START Raw data

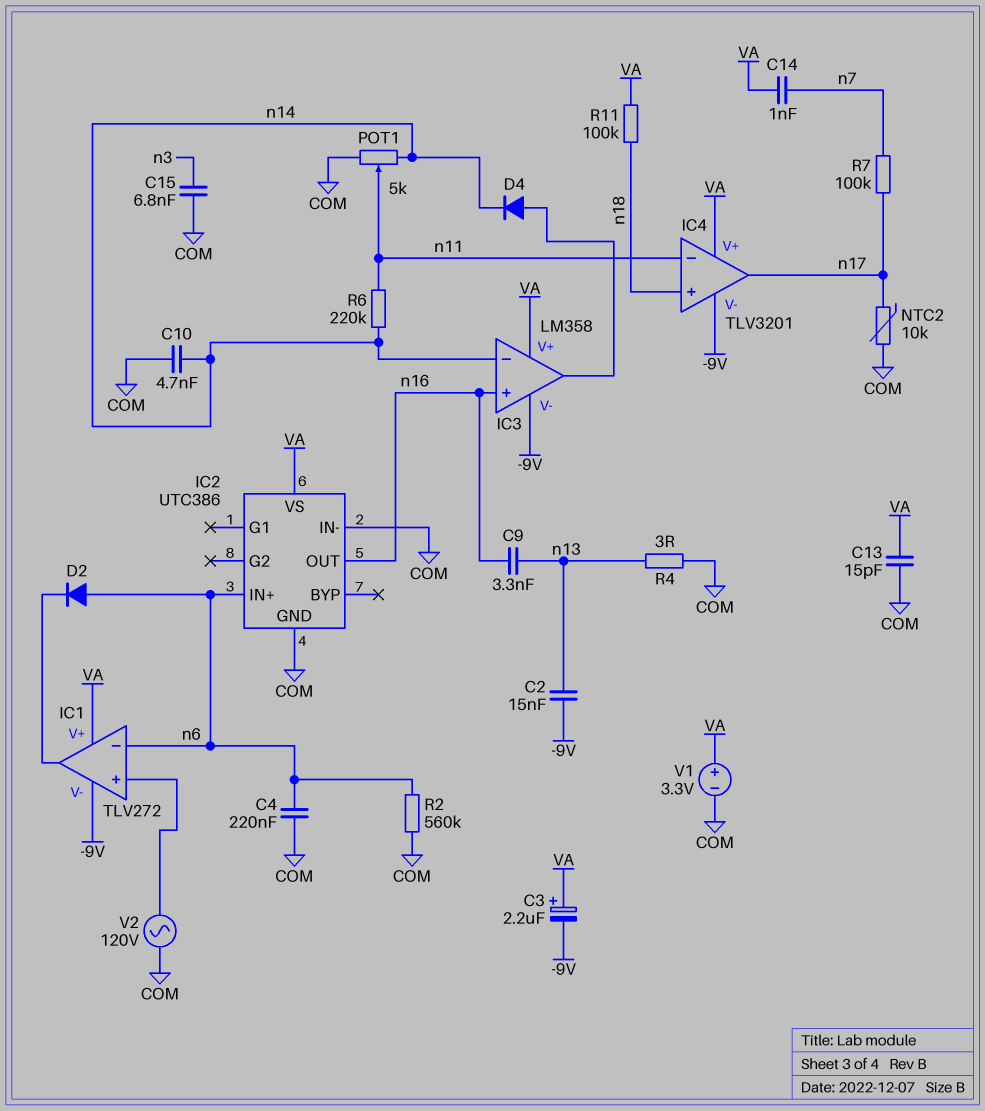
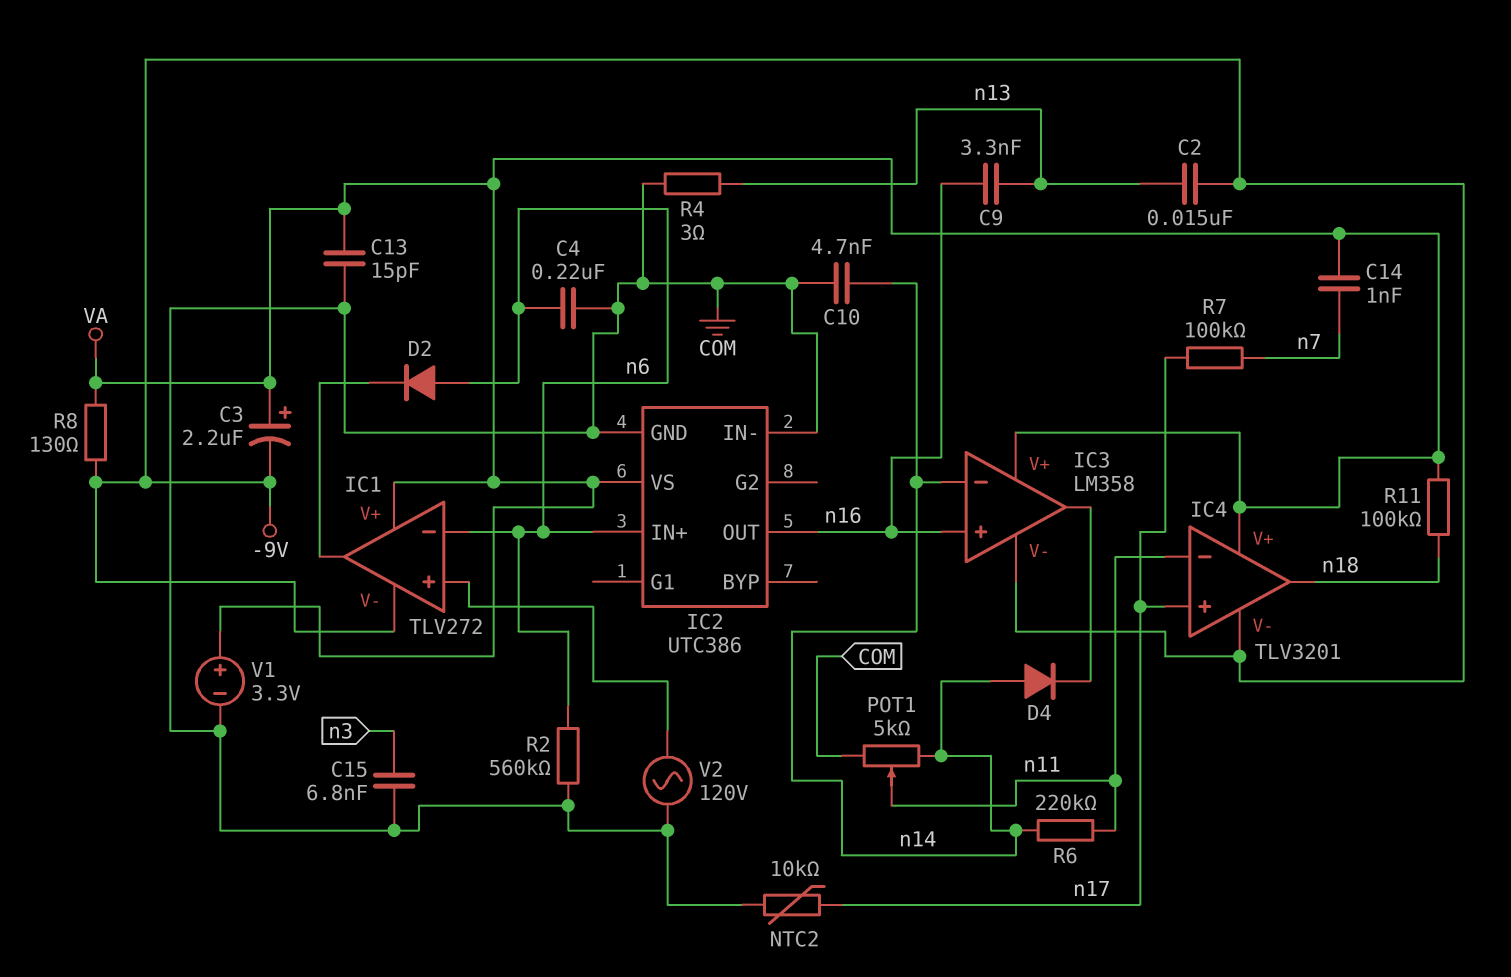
D4: diode (A IC3/out, K n14) -> diode (A n14, K IC3/out)
IC4 pin in+: n18 -> n17
IC4 pin out: n17 -> n18
R8: none -> 130 (-9V, VA)

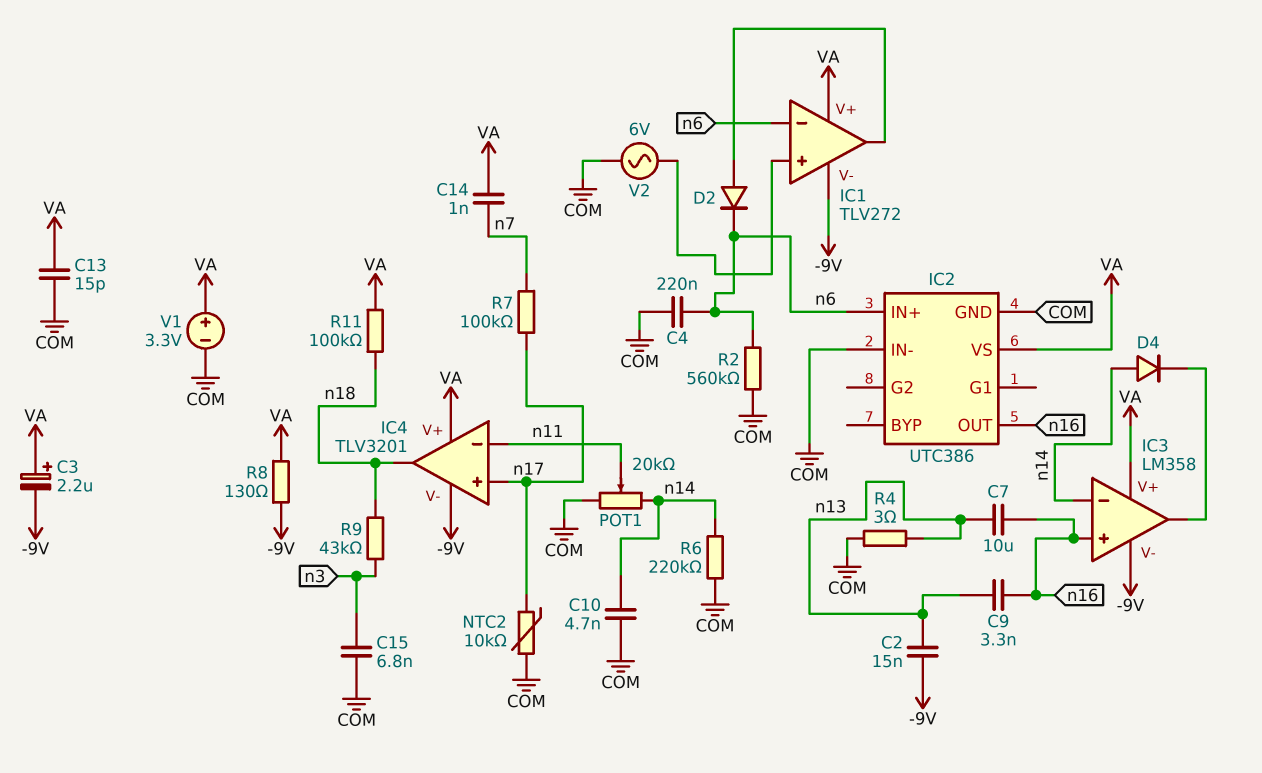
C7: none -> 10uF (n13, n16)
D2: diode (A n6, K IC1/out) -> diode (A IC1/out, K n6)
POT1: 5k (COM, n14, wiper n11) -> 20k (COM, n14, wiper n11)
R6: 220k (n11, n14) -> 220k (COM, n14)
R9: none -> 43k (n3, n18)
V2: AC 120V (COM, IC1/in+) -> AC 6V (COM, IC1/in+)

END Raw data

Directions:
Give nothing except how many lines of the records include "diode".

Solution to this task:
2